[Object correspondence data]
+ + + +

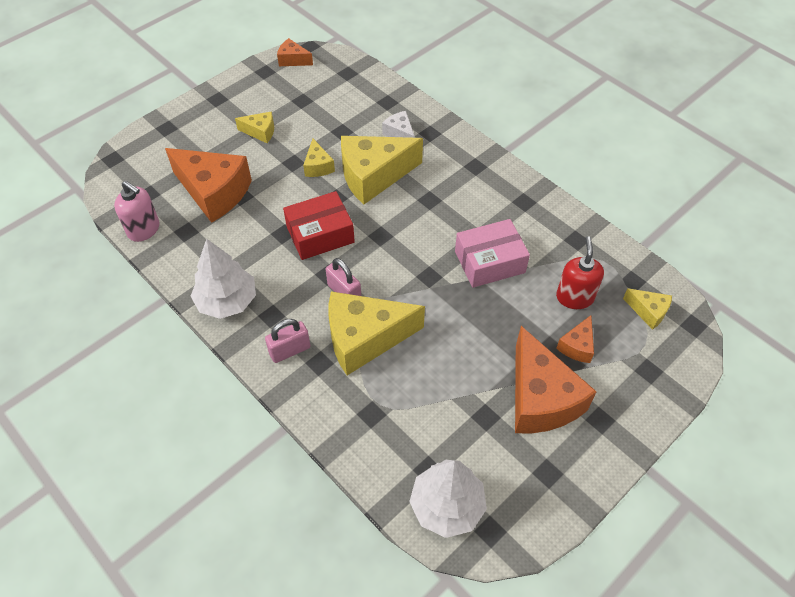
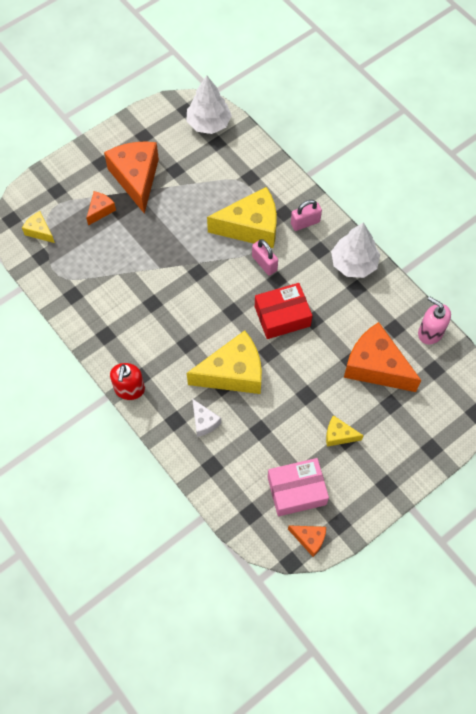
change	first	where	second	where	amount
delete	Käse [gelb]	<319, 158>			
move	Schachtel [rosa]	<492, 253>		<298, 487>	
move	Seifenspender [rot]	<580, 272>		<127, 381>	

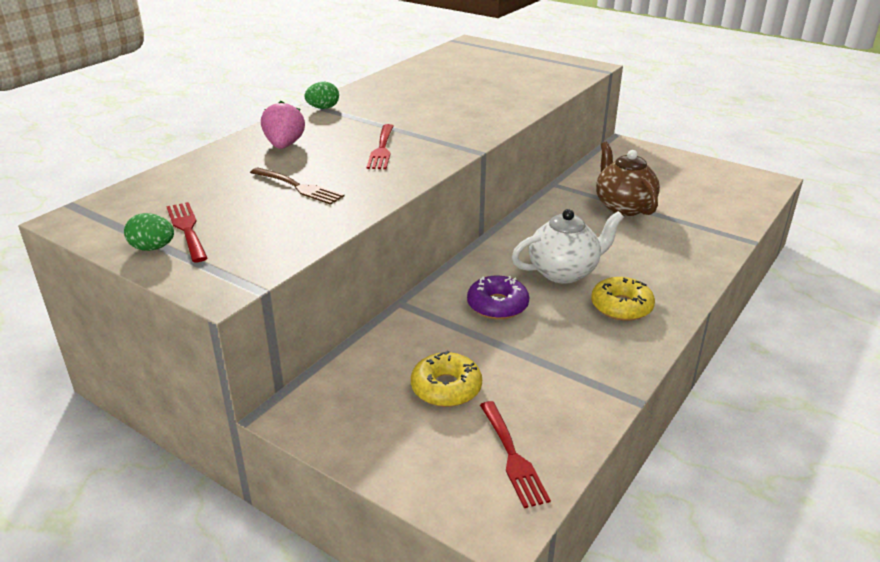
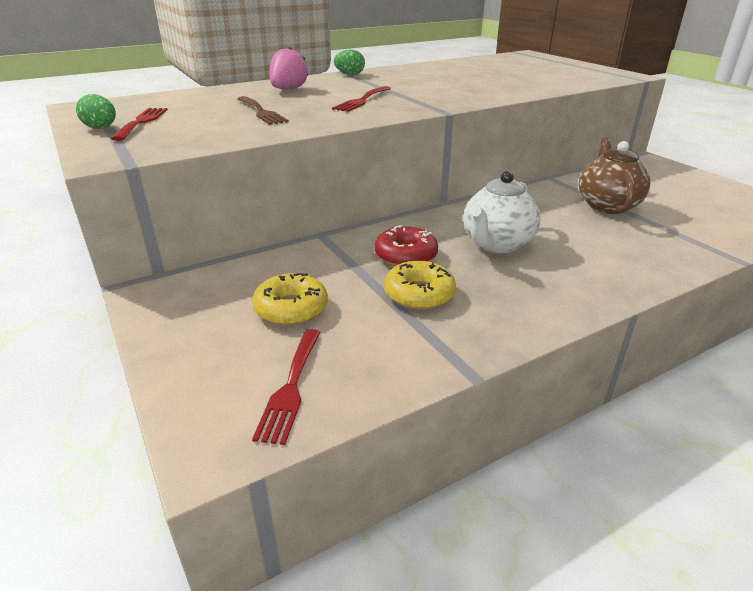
change	first	where	second	where	amount
recolor	Donut [lila]	<498, 297>	Donut [rot]	<406, 245>	
rotate	Teekanne [weiß]	<568, 246>		<502, 212>	120 degrees clockwise
move	Donut [gelb]	<623, 299>		<420, 285>	

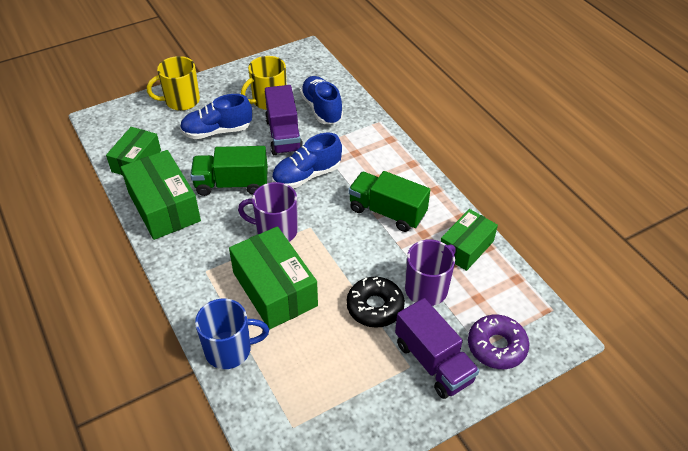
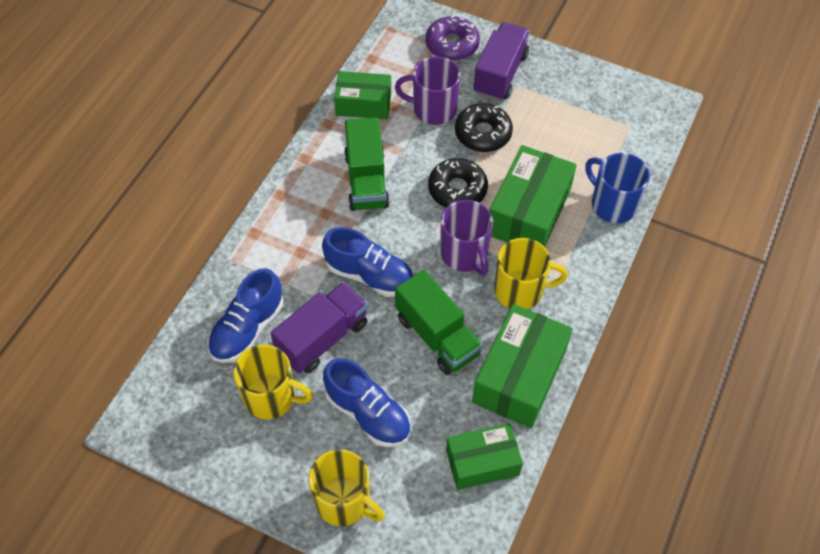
change	first	where	second	where	amount
insert			Donut [schwarz]	<458, 182>	
insert			Tasse [gelb]	<531, 273>	

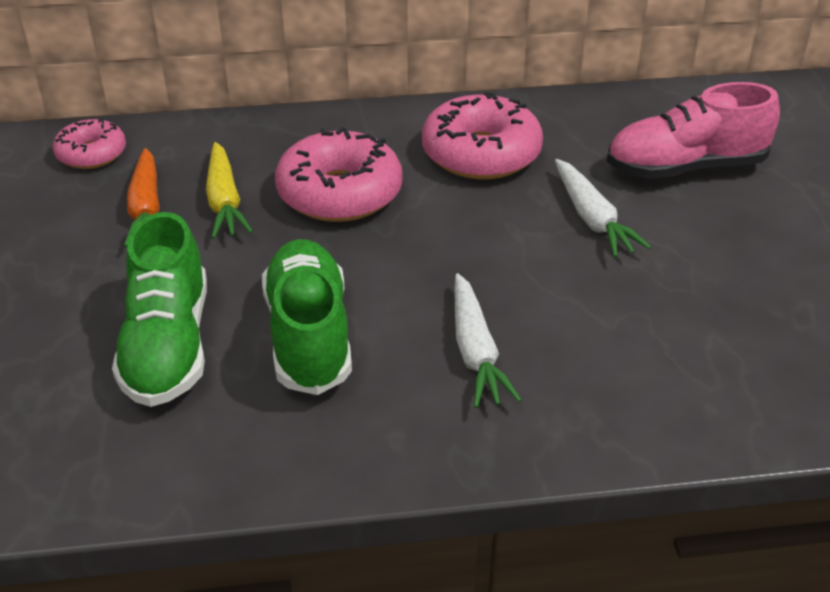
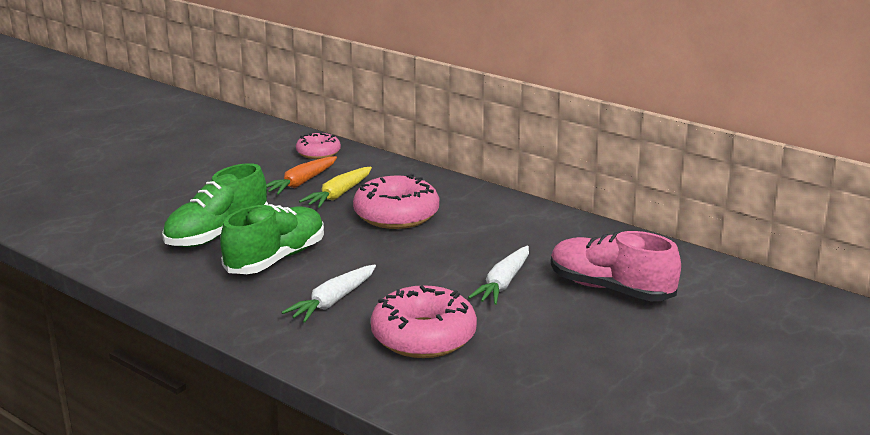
change	first	where	second	where	amount
move	Donut [rosa]	<482, 135>		<424, 321>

+ + + +

If pictures are present, they are dropped, and the entries above are written out word for word.

_Exercise output_
change	first	where	second	where	amount
delete	Käse [gelb]	<319, 158>			
move	Schachtel [rosa]	<492, 253>		<298, 487>	
move	Seifenspender [rot]	<580, 272>		<127, 381>	

change	first	where	second	where	amount
recolor	Donut [lila]	<498, 297>	Donut [rot]	<406, 245>	
rotate	Teekanne [weiß]	<568, 246>		<502, 212>	120 degrees clockwise
move	Donut [gelb]	<623, 299>		<420, 285>	

change	first	where	second	where	amount
insert			Donut [schwarz]	<458, 182>	
insert			Tasse [gelb]	<531, 273>	

change	first	where	second	where	amount
move	Donut [rosa]	<482, 135>		<424, 321>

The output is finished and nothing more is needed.